[Before-and-after change records]
________________________

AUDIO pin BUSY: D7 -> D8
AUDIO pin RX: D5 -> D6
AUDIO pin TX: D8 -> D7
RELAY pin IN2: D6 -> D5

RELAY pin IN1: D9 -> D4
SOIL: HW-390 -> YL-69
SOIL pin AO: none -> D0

________________________

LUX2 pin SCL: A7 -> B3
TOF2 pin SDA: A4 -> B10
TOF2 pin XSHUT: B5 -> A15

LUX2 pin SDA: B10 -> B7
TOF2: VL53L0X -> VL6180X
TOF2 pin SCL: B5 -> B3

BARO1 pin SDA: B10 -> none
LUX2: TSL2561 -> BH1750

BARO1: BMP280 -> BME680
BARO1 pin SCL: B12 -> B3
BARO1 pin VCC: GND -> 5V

________________________

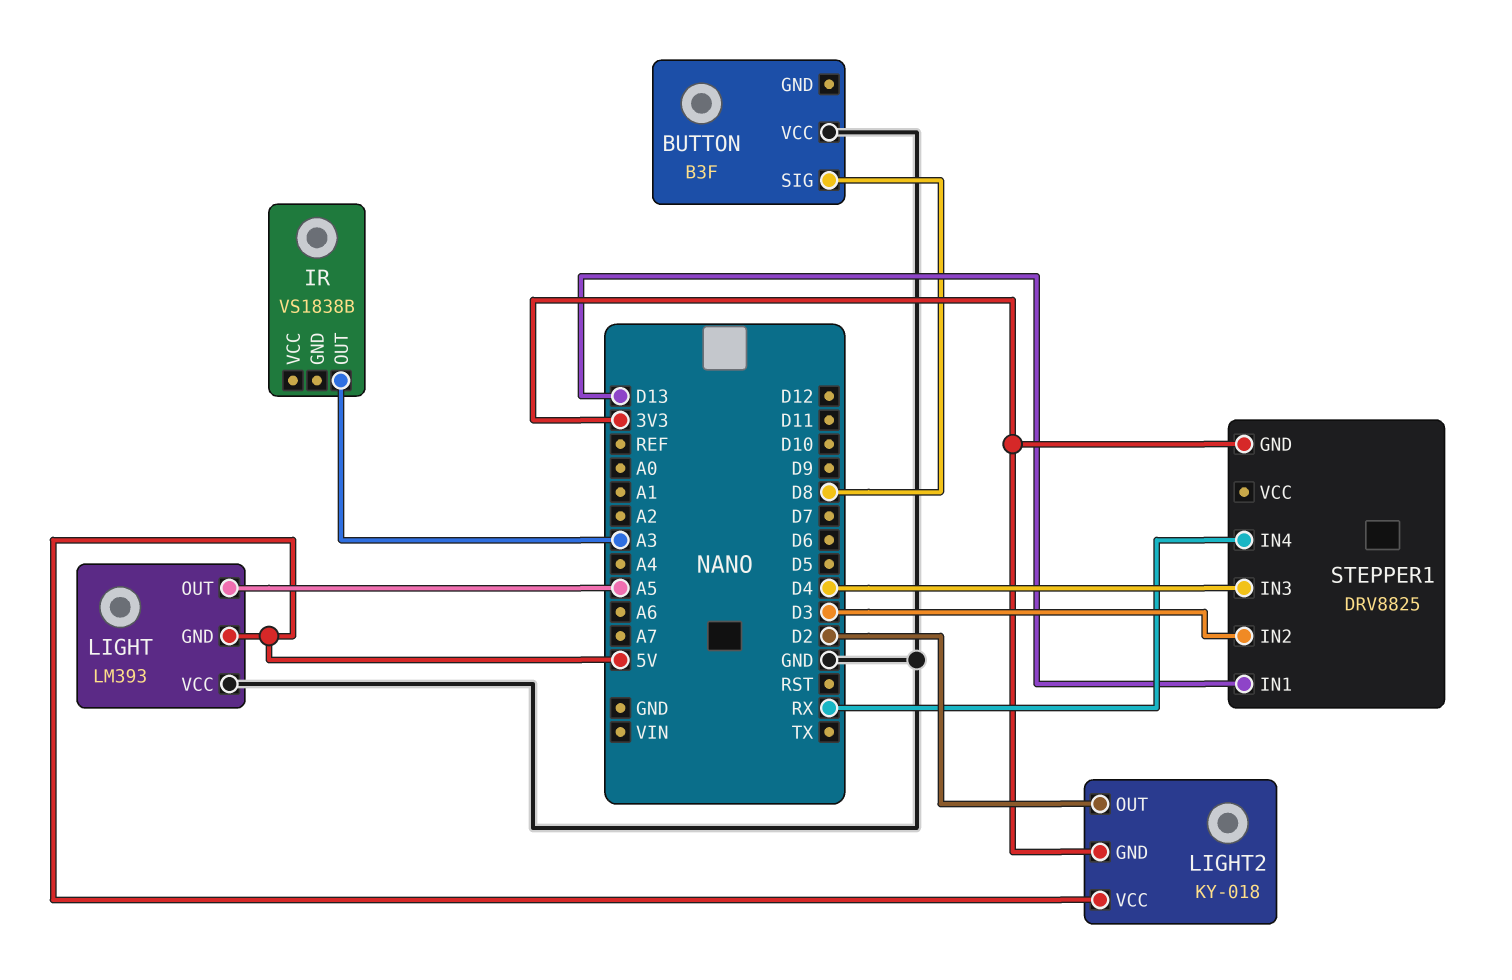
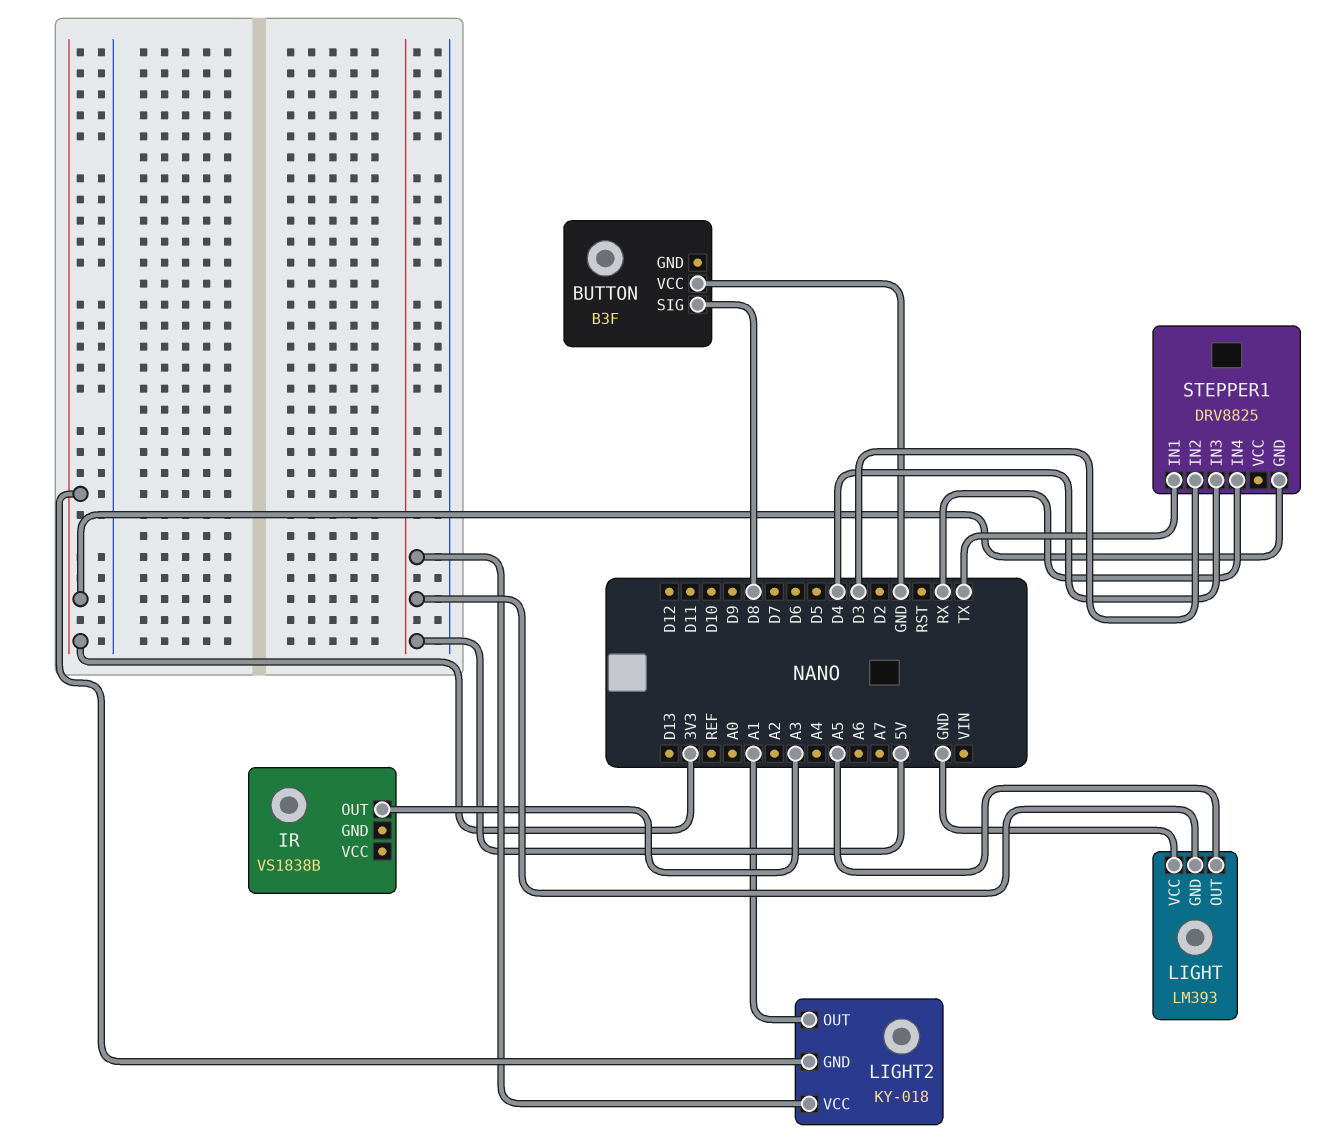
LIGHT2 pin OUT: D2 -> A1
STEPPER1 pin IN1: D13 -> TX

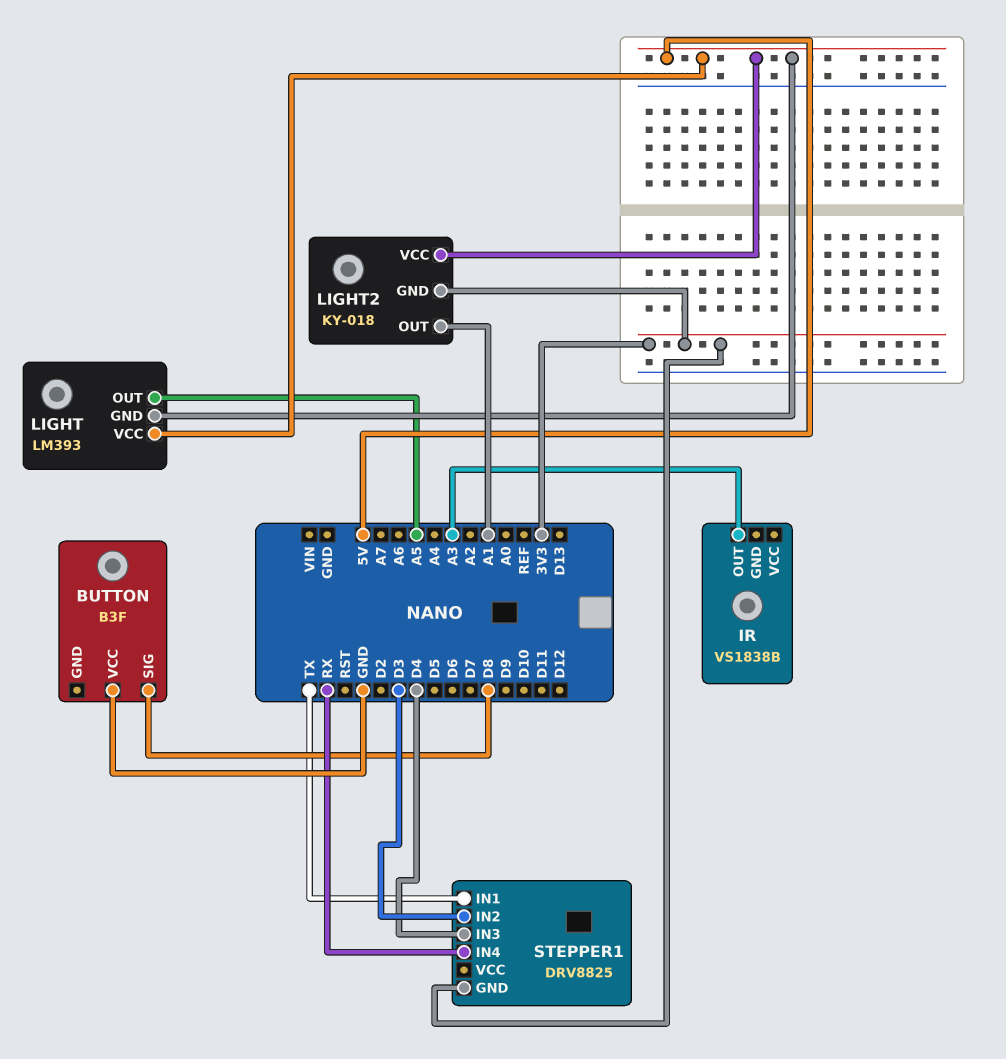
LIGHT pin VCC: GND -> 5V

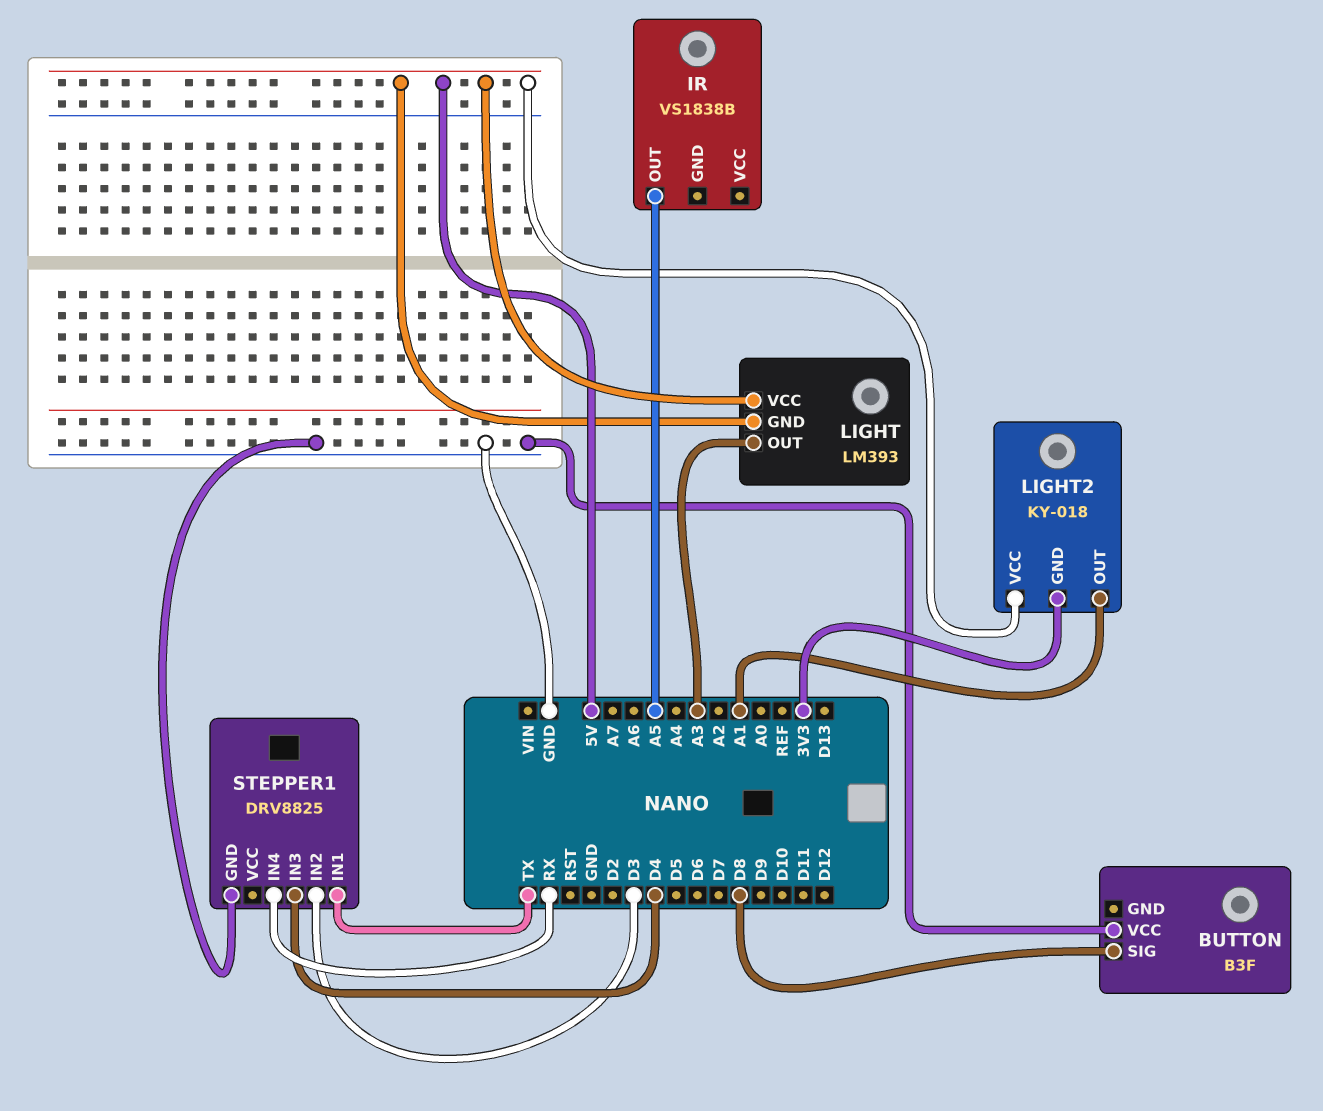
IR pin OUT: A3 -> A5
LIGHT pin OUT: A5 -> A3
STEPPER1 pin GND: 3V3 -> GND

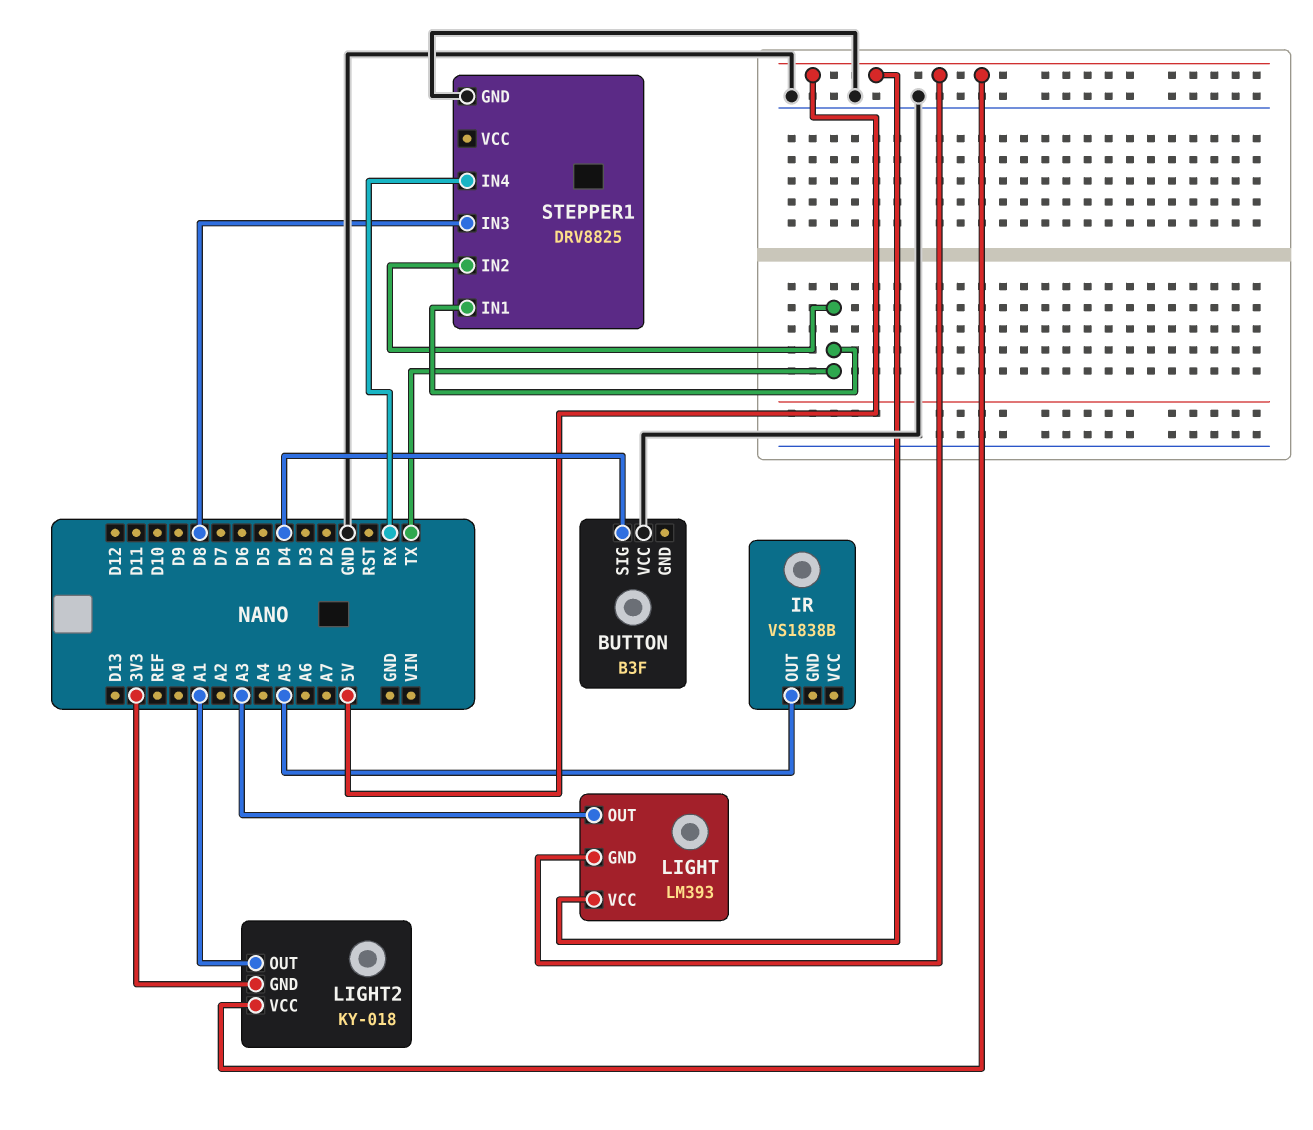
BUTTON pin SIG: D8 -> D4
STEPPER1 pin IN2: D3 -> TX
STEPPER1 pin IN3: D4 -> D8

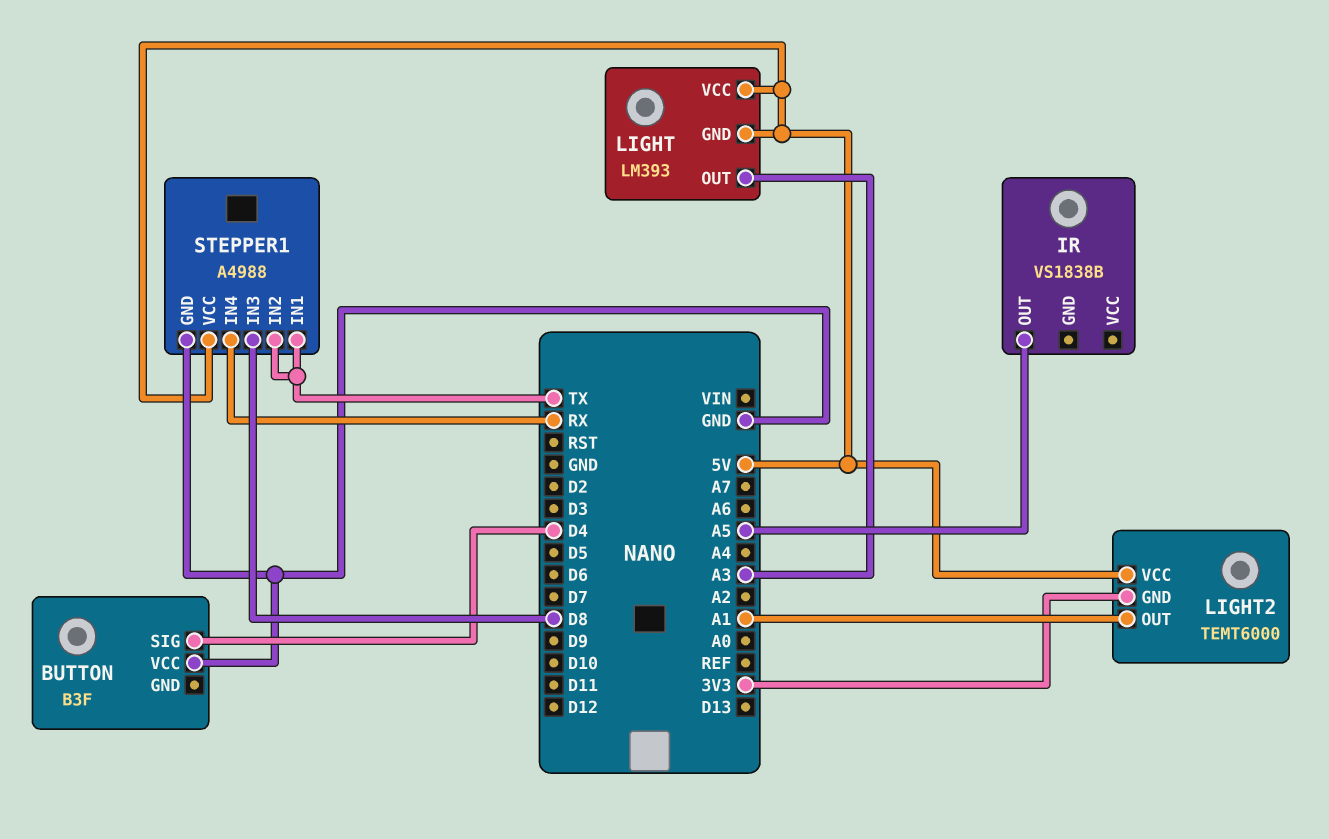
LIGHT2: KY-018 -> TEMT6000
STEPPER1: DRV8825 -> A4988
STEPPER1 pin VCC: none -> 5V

________________________

INSTRUCTIONS FOR THE TASK:
Look back at the data above. Transcribe exactly the lines starting at the line that contains "LUX2 pin SDA: B10 -> B7" and ending at the line that contains "BARO1 pin VCC: GND -> 5V".

RESPONSE AREA:
LUX2 pin SDA: B10 -> B7
TOF2: VL53L0X -> VL6180X
TOF2 pin SCL: B5 -> B3

BARO1 pin SDA: B10 -> none
LUX2: TSL2561 -> BH1750

BARO1: BMP280 -> BME680
BARO1 pin SCL: B12 -> B3
BARO1 pin VCC: GND -> 5V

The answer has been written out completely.